BEGIN

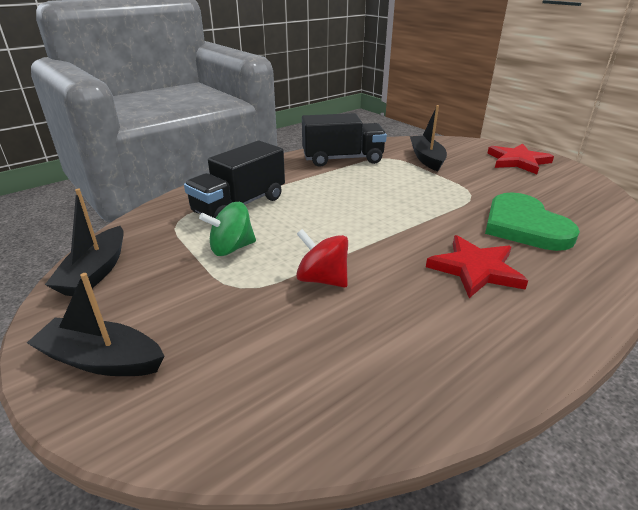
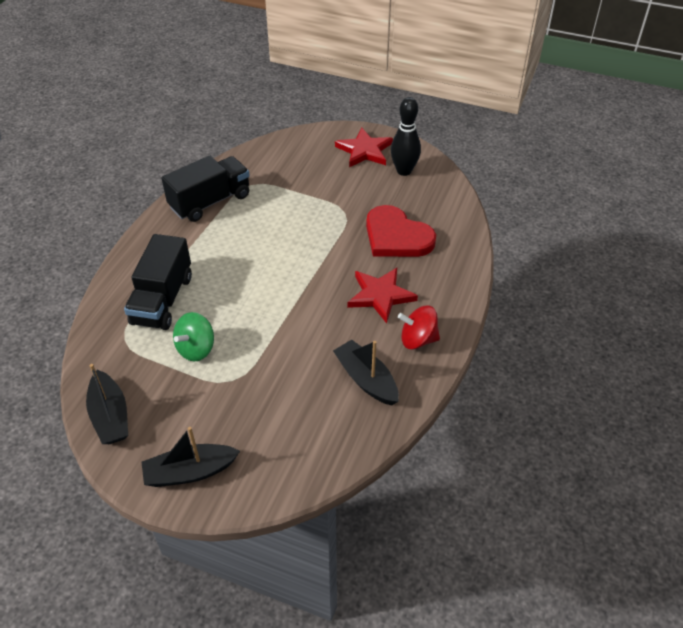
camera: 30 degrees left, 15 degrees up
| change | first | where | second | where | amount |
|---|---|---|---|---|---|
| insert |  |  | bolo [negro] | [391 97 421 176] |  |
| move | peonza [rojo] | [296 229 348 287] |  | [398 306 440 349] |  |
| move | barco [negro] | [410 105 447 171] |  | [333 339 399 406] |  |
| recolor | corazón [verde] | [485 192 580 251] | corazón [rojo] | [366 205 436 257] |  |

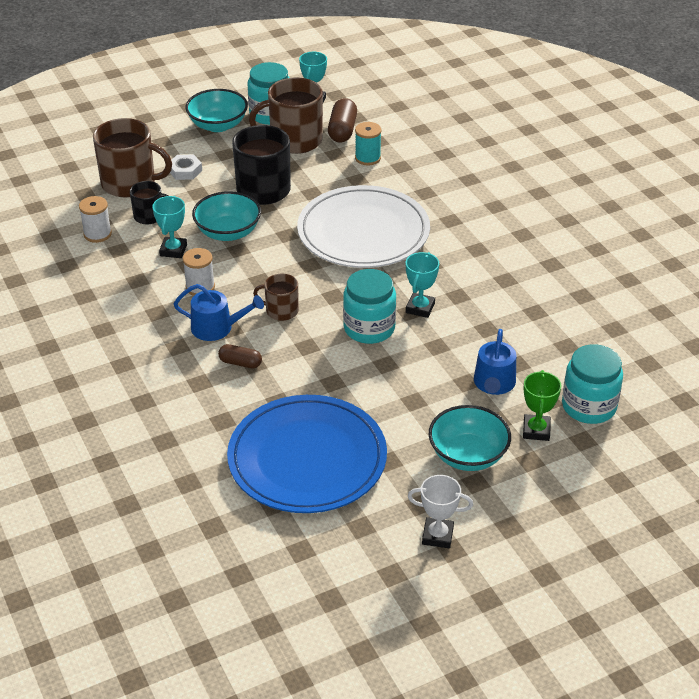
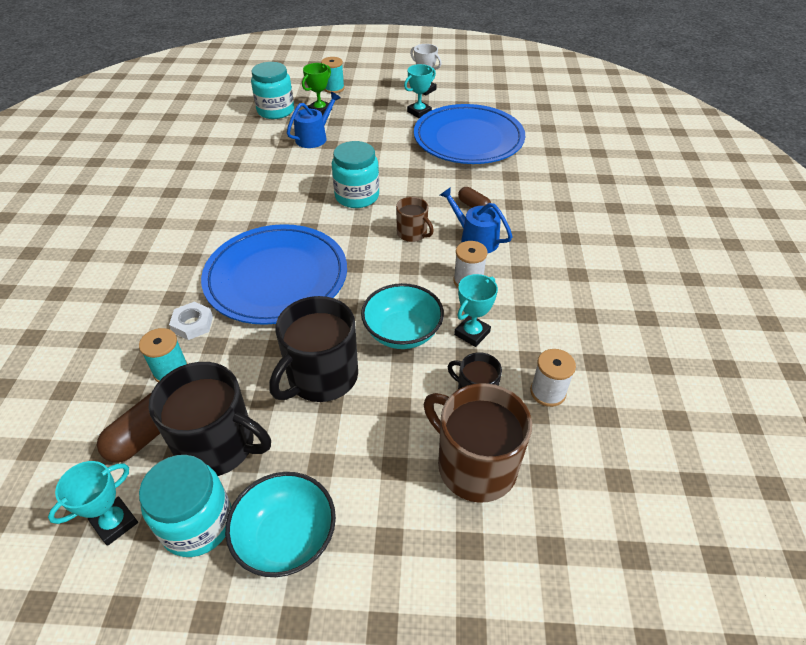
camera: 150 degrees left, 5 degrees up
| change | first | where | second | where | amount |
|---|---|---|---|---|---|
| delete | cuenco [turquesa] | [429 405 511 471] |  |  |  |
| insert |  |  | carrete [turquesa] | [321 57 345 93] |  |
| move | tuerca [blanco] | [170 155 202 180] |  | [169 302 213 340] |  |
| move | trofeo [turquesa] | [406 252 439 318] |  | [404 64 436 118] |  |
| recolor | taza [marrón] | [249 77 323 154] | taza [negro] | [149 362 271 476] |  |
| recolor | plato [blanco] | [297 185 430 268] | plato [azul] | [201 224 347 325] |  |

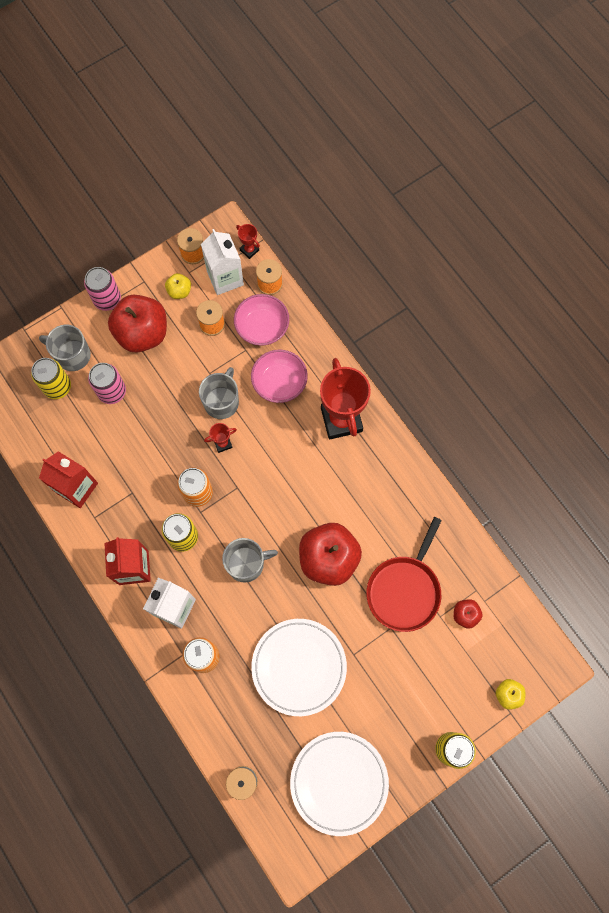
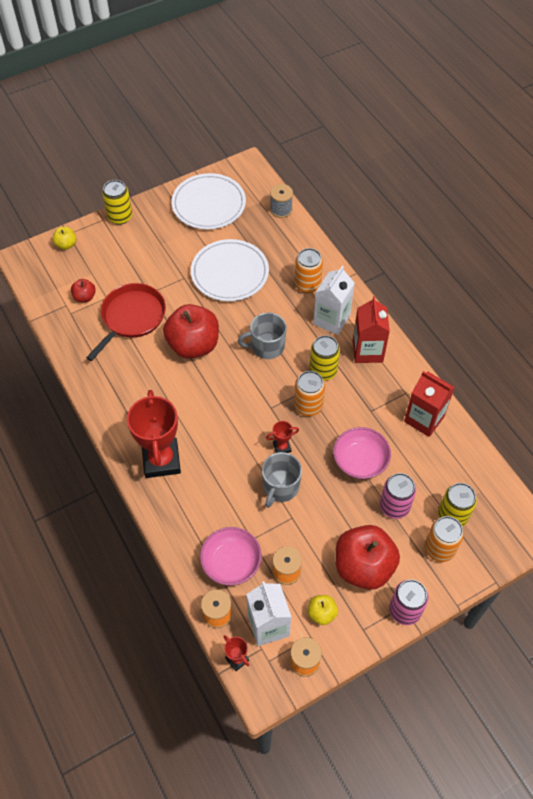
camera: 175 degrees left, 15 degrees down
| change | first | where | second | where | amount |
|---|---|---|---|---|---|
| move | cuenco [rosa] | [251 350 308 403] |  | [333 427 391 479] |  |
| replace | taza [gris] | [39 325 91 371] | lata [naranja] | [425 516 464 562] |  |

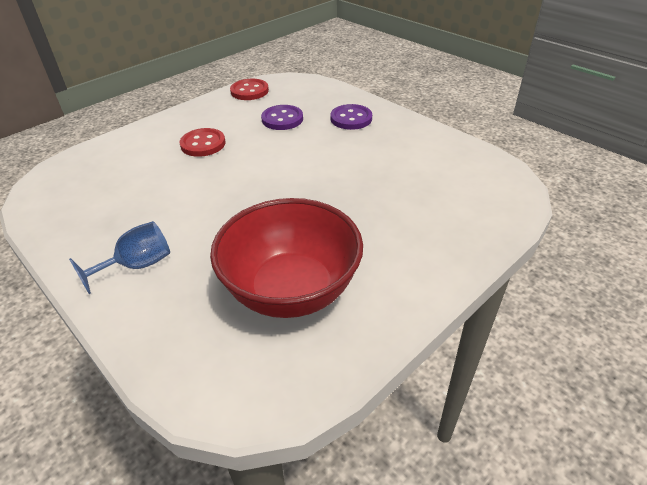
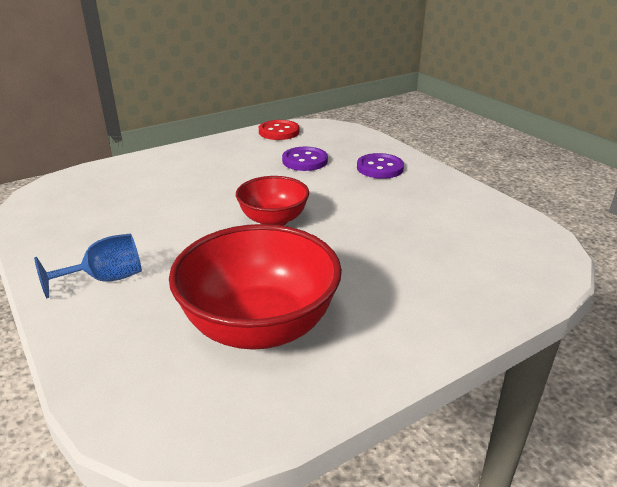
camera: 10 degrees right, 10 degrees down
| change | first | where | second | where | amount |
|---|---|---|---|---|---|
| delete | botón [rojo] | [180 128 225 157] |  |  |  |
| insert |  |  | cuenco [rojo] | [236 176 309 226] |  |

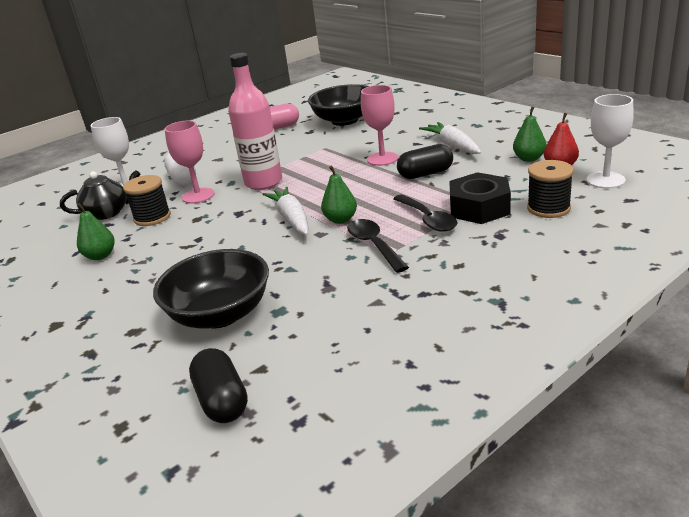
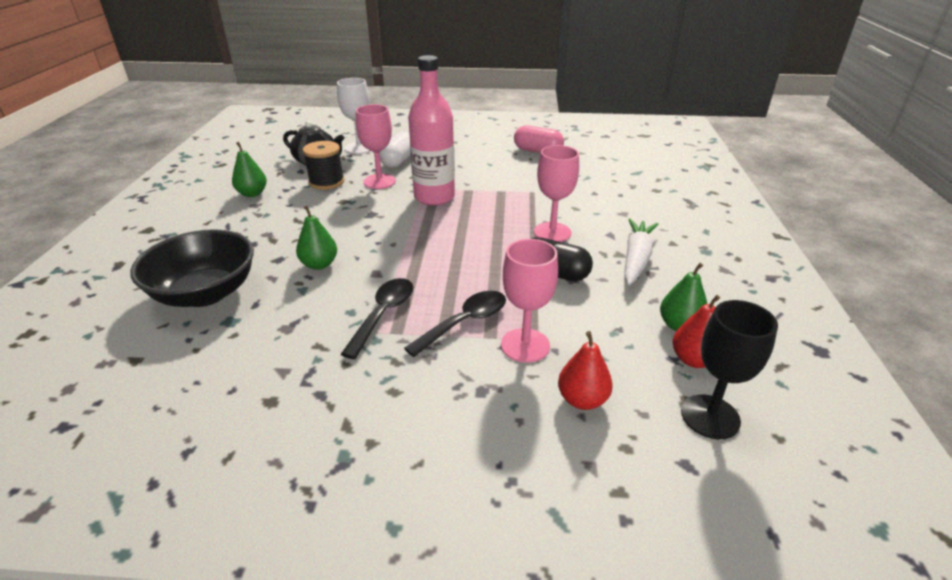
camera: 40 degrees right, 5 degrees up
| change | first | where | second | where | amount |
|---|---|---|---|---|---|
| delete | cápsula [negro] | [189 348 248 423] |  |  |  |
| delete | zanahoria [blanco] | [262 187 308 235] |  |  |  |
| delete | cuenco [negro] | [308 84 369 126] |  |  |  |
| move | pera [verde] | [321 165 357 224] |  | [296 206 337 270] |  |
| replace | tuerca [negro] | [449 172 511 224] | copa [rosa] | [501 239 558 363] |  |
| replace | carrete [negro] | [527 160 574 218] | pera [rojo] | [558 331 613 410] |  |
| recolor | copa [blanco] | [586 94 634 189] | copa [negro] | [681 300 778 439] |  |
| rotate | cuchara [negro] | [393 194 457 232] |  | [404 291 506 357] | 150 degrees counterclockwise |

END

#### WHAT THE TASK ASKS:
In the listing above, find the line containing "bolo [negro] |" and the line containing "move | tuerca"; print those lines and every line between them exactly, leaving out pictures.

#### THE ANSWER:
| insert |  |  | bolo [negro] | [391 97 421 176] |  |
| move | peonza [rojo] | [296 229 348 287] |  | [398 306 440 349] |  |
| move | barco [negro] | [410 105 447 171] |  | [333 339 399 406] |  |
| recolor | corazón [verde] | [485 192 580 251] | corazón [rojo] | [366 205 436 257] |  |

camera: 150 degrees left, 5 degrees up
| change | first | where | second | where | amount |
|---|---|---|---|---|---|
| delete | cuenco [turquesa] | [429 405 511 471] |  |  |  |
| insert |  |  | carrete [turquesa] | [321 57 345 93] |  |
| move | tuerca [blanco] | [170 155 202 180] |  | [169 302 213 340] |  |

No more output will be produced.